## What is being asked
Straight copy, no pictures: transcribe each entry as it stands.
━━━━━━━━
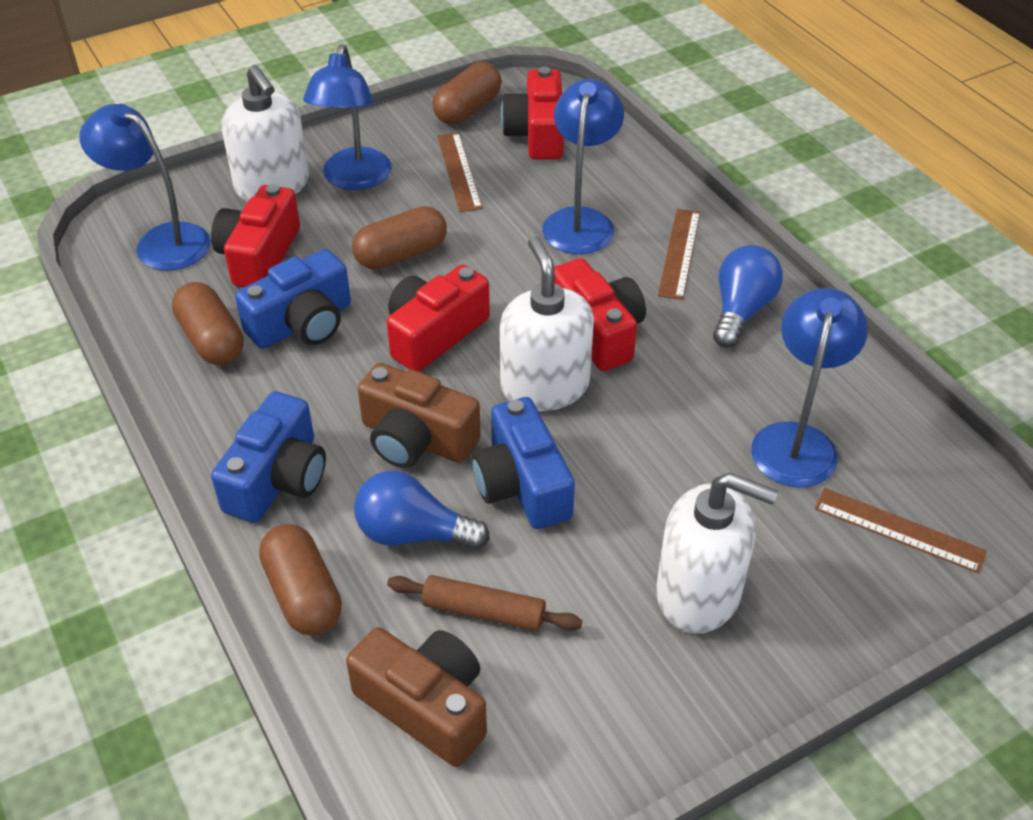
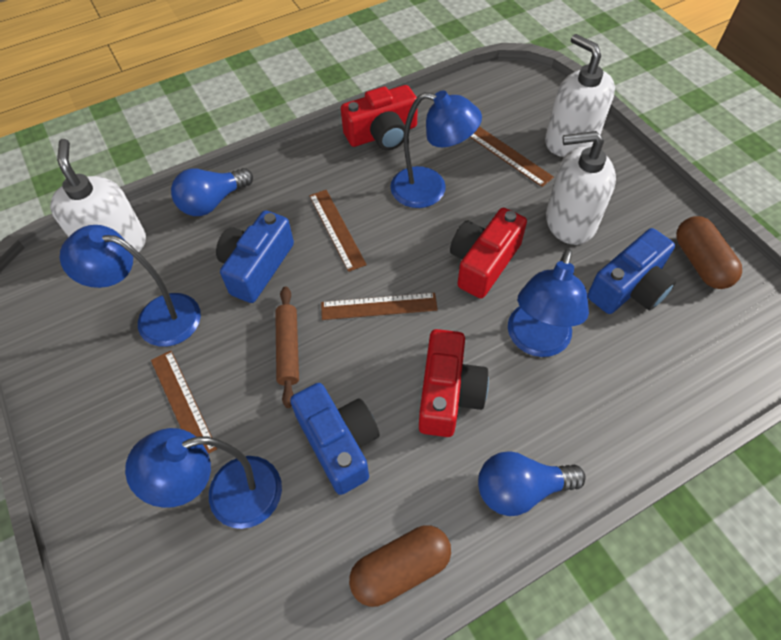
brown camera: 2 -> 0
brown capsule: 4 -> 2
brown ruler: 3 -> 4
red camera: 4 -> 3

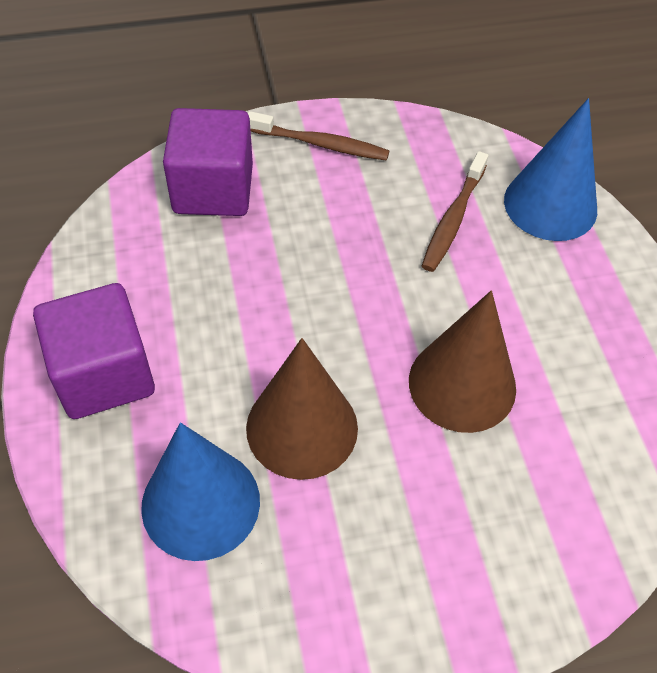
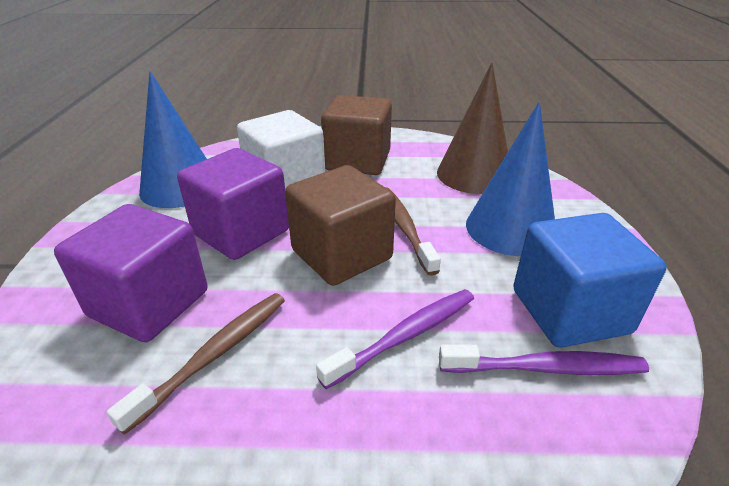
blue cube: 0 -> 1
brown cone: 2 -> 1
brown cube: 0 -> 2
purple toothbrush: 0 -> 2
white cube: 0 -> 1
━━━━━━━━
## Output for this exercise
brown camera: 2 -> 0
brown capsule: 4 -> 2
brown ruler: 3 -> 4
red camera: 4 -> 3

blue cube: 0 -> 1
brown cone: 2 -> 1
brown cube: 0 -> 2
purple toothbrush: 0 -> 2
white cube: 0 -> 1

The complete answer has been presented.